• WORK REQUIRED: Your task is to set down the line containing "(486, 654) = (411, 134): pink" and every later line of the entries, word for word, including the last.

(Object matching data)
⟨

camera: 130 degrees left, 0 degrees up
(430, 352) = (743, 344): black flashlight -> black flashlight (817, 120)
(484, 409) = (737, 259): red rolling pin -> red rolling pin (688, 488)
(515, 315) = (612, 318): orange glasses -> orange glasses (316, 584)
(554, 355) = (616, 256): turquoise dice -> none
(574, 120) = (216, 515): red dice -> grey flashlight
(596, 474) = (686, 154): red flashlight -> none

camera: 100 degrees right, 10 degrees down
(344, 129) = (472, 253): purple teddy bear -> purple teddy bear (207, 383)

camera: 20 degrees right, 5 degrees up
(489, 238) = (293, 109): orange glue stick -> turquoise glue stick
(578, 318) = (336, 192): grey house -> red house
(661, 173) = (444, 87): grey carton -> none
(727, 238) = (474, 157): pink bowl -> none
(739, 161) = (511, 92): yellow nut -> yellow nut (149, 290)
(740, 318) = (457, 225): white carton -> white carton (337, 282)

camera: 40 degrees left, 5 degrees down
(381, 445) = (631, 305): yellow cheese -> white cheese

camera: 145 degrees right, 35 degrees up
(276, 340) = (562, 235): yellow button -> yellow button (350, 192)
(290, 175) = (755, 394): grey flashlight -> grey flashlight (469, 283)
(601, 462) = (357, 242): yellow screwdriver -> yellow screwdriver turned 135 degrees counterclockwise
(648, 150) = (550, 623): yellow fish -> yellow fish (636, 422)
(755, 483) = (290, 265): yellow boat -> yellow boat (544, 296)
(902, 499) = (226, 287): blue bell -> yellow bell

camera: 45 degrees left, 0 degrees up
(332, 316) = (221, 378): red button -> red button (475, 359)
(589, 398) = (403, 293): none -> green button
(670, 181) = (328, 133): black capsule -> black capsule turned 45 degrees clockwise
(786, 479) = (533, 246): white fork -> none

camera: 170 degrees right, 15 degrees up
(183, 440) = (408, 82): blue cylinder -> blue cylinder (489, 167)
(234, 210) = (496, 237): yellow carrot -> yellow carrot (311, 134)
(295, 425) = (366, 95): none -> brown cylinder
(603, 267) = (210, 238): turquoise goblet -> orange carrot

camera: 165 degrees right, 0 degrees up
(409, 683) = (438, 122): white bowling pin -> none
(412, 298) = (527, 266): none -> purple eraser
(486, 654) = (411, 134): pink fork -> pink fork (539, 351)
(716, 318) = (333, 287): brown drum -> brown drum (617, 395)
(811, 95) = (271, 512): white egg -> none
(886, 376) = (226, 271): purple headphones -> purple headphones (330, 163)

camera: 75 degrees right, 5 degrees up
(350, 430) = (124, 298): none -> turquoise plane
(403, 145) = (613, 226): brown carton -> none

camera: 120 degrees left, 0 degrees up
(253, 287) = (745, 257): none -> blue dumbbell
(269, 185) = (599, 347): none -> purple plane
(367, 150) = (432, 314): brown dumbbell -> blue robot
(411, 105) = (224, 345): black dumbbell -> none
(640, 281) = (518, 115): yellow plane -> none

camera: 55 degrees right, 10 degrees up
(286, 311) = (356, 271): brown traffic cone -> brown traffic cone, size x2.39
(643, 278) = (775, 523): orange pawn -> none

⟩

• REPLY TO THE EXERCISE:
(486, 654) = (411, 134): pink fork -> pink fork (539, 351)
(716, 318) = (333, 287): brown drum -> brown drum (617, 395)
(811, 95) = (271, 512): white egg -> none
(886, 376) = (226, 271): purple headphones -> purple headphones (330, 163)

camera: 75 degrees right, 5 degrees up
(350, 430) = (124, 298): none -> turquoise plane
(403, 145) = (613, 226): brown carton -> none

camera: 120 degrees left, 0 degrees up
(253, 287) = (745, 257): none -> blue dumbbell
(269, 185) = (599, 347): none -> purple plane
(367, 150) = (432, 314): brown dumbbell -> blue robot
(411, 105) = (224, 345): black dumbbell -> none
(640, 281) = (518, 115): yellow plane -> none

camera: 55 degrees right, 10 degrees up
(286, 311) = (356, 271): brown traffic cone -> brown traffic cone, size x2.39
(643, 278) = (775, 523): orange pawn -> none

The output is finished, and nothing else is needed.